● PROVIDED DATA:
┄┄┄┄┄┄
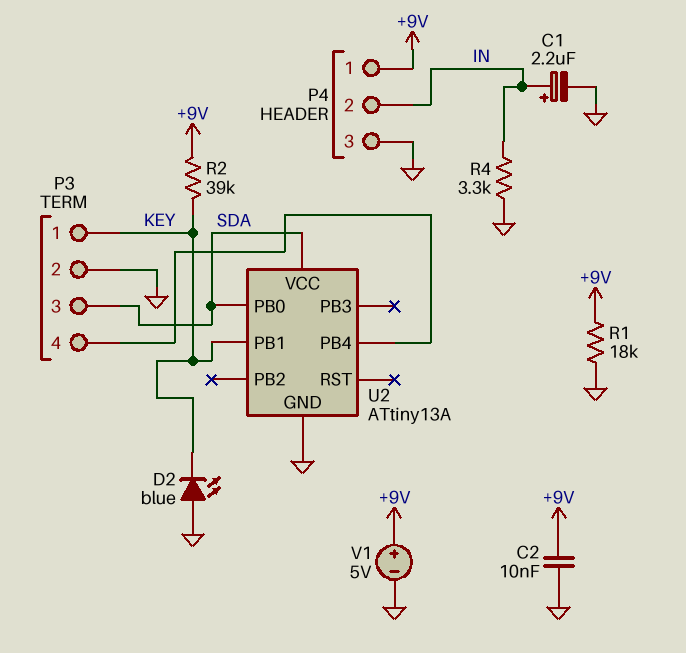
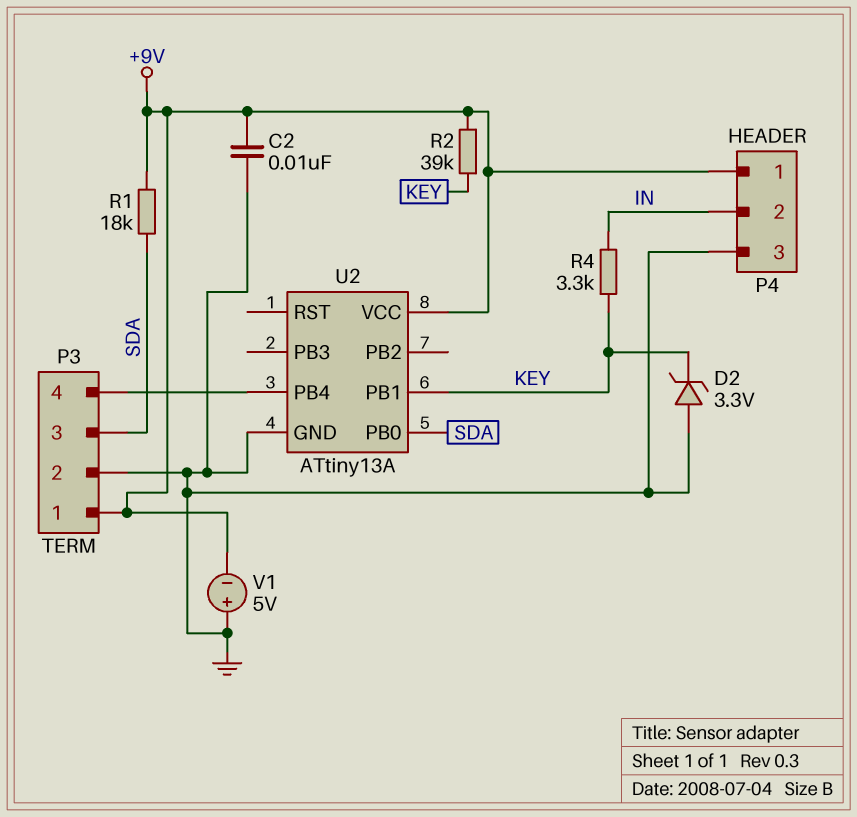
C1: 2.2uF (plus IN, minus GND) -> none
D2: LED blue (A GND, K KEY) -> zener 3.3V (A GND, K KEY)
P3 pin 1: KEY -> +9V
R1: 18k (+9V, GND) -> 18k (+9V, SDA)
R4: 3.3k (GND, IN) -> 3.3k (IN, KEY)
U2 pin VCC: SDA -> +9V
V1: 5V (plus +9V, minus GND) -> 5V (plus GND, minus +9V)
┄┄┄┄┄┄
Keep the pictures out of your copy, and repeat every entry above exactly.

● ANSWER SECTION:
C1: 2.2uF (plus IN, minus GND) -> none
D2: LED blue (A GND, K KEY) -> zener 3.3V (A GND, K KEY)
P3 pin 1: KEY -> +9V
R1: 18k (+9V, GND) -> 18k (+9V, SDA)
R4: 3.3k (GND, IN) -> 3.3k (IN, KEY)
U2 pin VCC: SDA -> +9V
V1: 5V (plus +9V, minus GND) -> 5V (plus GND, minus +9V)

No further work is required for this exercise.